• [Material to process]:
▬▬▬

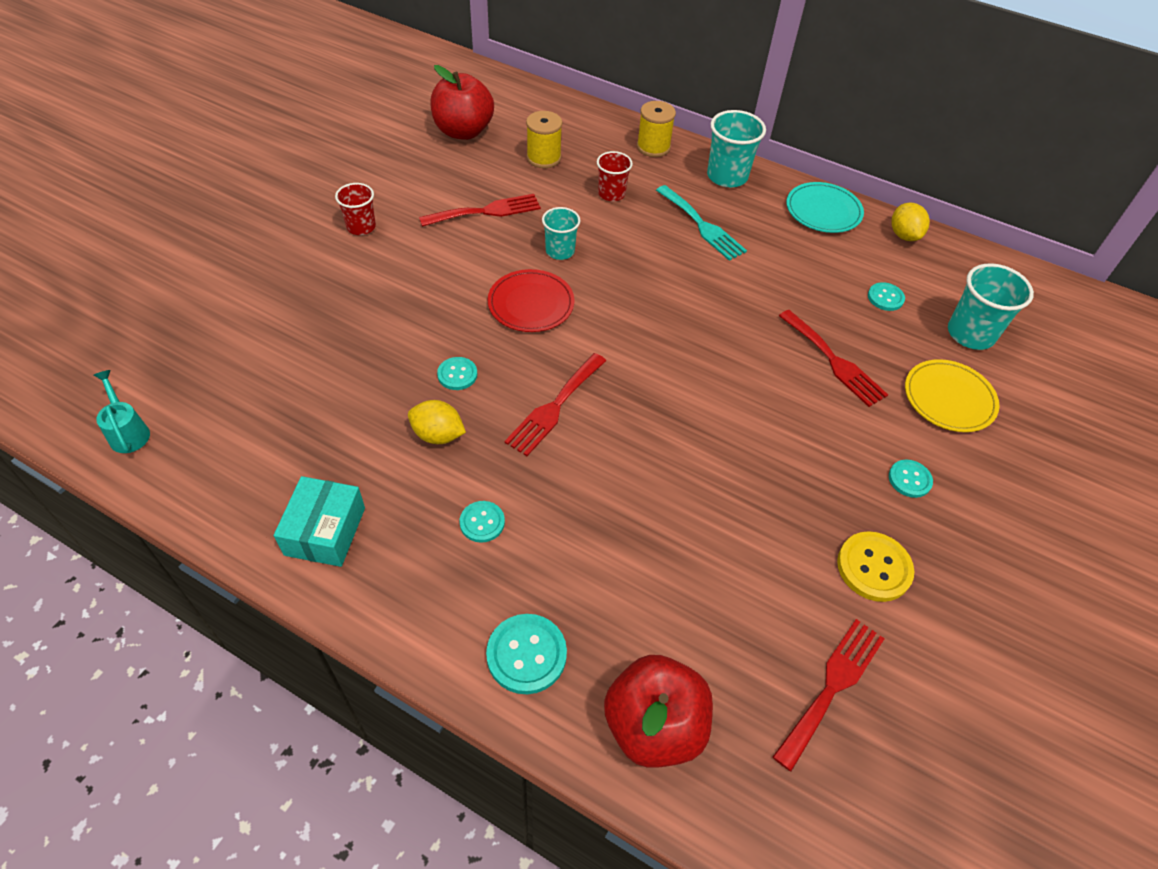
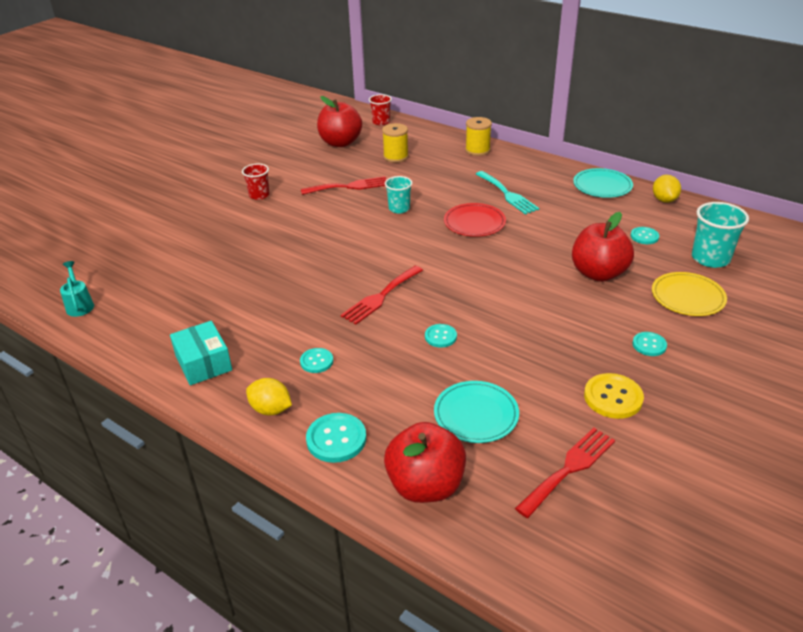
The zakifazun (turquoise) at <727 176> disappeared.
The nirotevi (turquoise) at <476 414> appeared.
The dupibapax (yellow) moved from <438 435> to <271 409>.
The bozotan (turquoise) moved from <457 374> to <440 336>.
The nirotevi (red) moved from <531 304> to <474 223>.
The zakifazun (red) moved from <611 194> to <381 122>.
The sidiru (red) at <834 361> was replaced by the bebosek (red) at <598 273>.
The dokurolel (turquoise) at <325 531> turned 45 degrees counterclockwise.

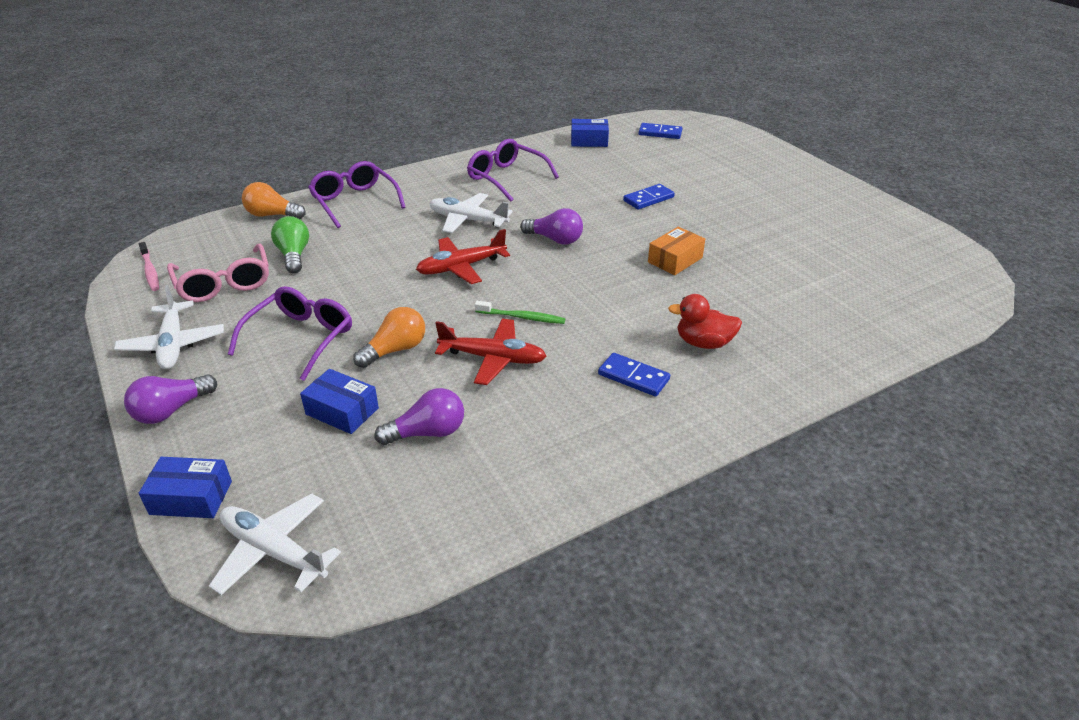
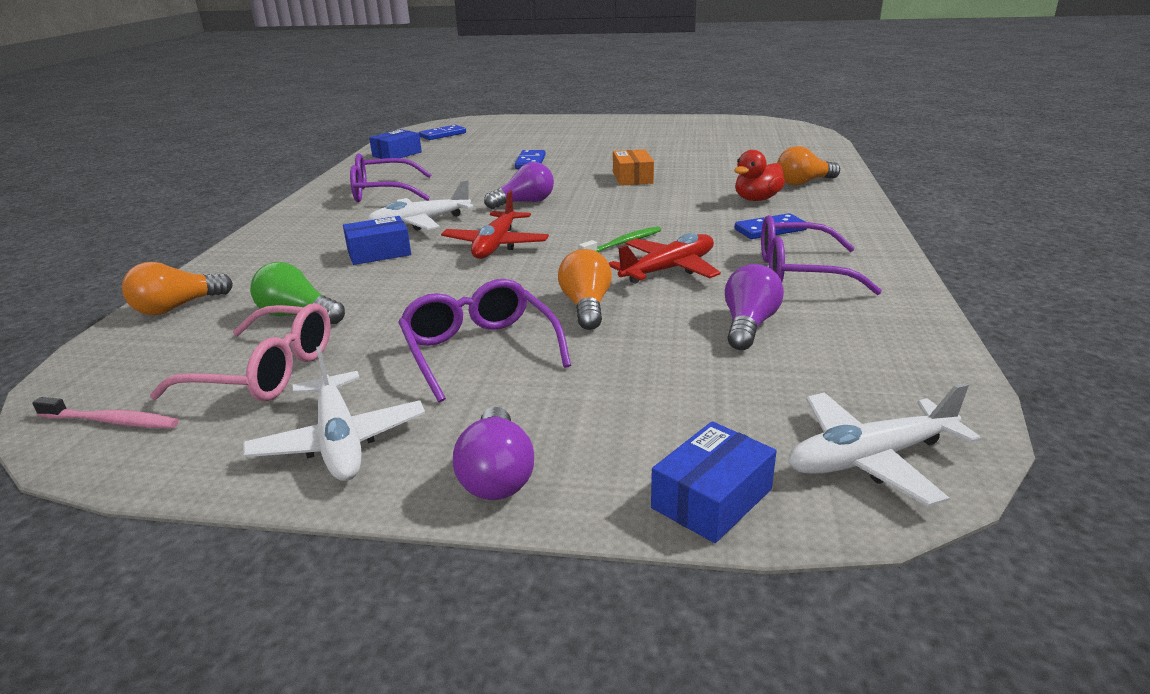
The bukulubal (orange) at <803 182> appeared.
The dokurolel (blue) moved from <342 411> to <379 252>.
The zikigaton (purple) moved from <354 202> to <799 272>.
The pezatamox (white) at <173 344> turned 45 degrees clockwise.

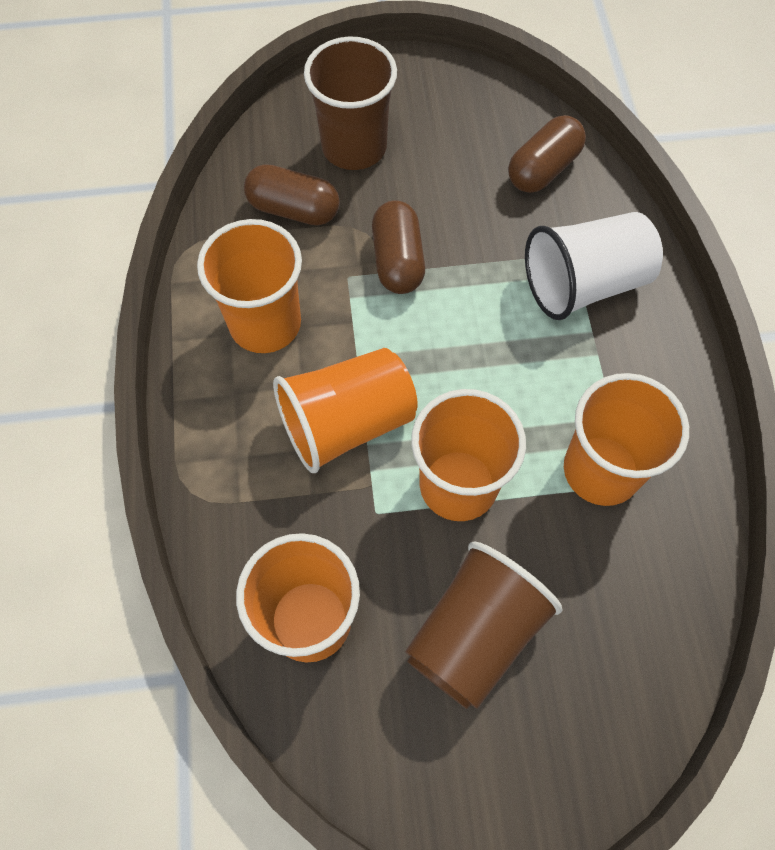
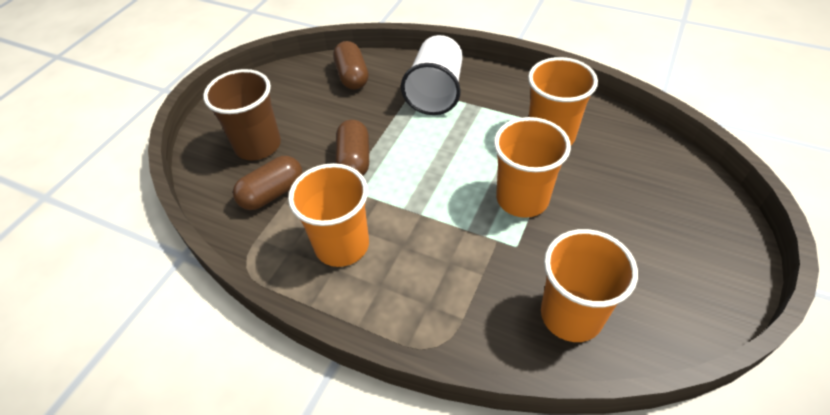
The zakifazun (orange) at <347 423> disappeared.
The zakifazun (brown) at <474 634> disappeared.
The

▬▬▬

Transcribe the records above exactly, without images.

• [Result of the exercise]:
The zakifazun (turquoise) at <727 176> disappeared.
The nirotevi (turquoise) at <476 414> appeared.
The dupibapax (yellow) moved from <438 435> to <271 409>.
The bozotan (turquoise) moved from <457 374> to <440 336>.
The nirotevi (red) moved from <531 304> to <474 223>.
The zakifazun (red) moved from <611 194> to <381 122>.
The sidiru (red) at <834 361> was replaced by the bebosek (red) at <598 273>.
The dokurolel (turquoise) at <325 531> turned 45 degrees counterclockwise.

The bukulubal (orange) at <803 182> appeared.
The dokurolel (blue) moved from <342 411> to <379 252>.
The zikigaton (purple) moved from <354 202> to <799 272>.
The pezatamox (white) at <173 344> turned 45 degrees clockwise.

The zakifazun (orange) at <347 423> disappeared.
The zakifazun (brown) at <474 634> disappeared.
The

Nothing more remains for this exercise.